### Available data
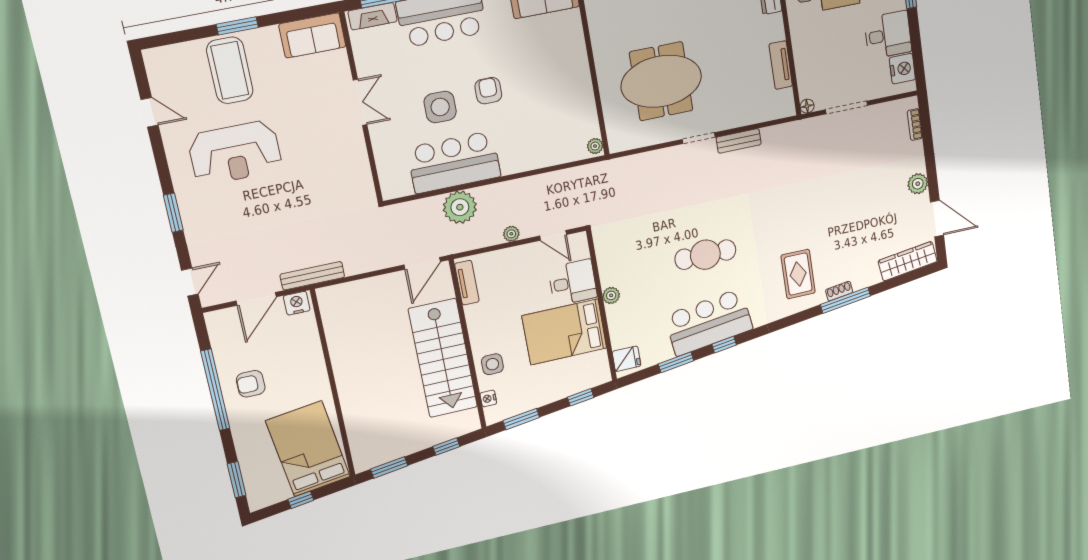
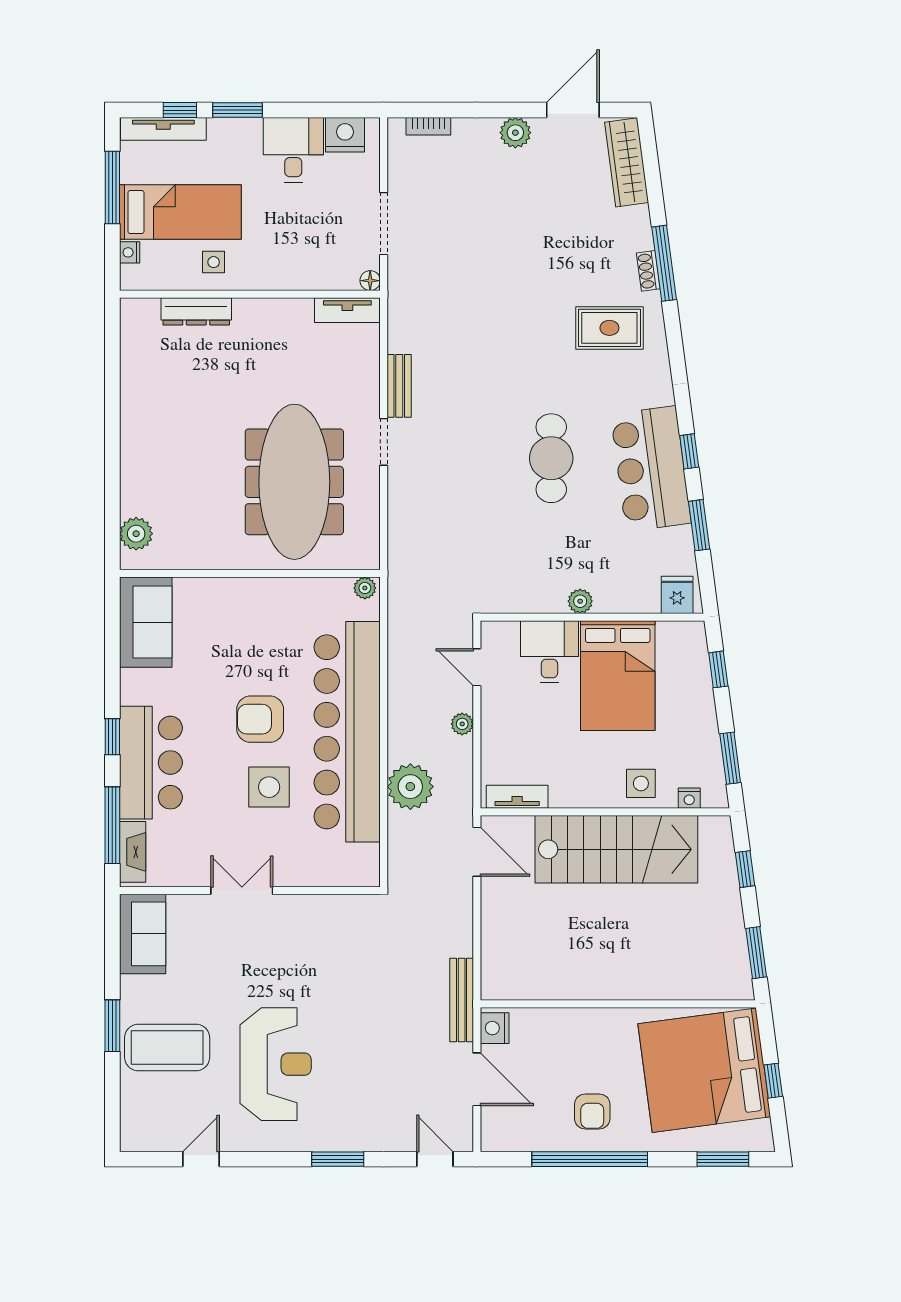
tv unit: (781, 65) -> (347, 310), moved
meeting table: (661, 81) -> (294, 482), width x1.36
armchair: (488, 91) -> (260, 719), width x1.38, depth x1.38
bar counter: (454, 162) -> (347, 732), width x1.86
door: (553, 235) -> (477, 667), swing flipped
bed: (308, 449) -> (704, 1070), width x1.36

--

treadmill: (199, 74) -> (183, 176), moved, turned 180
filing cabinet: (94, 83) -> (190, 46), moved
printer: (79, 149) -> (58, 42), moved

### Exercise brief
Only the lines above from the one with "door: (553, 235) -> (477, 667), swing flipped" up to and including the one with "bed: (308, 449) -> (704, 1070), width x1.36" should be repeated, exactly as written.

### Output of the exercise
door: (553, 235) -> (477, 667), swing flipped
bed: (308, 449) -> (704, 1070), width x1.36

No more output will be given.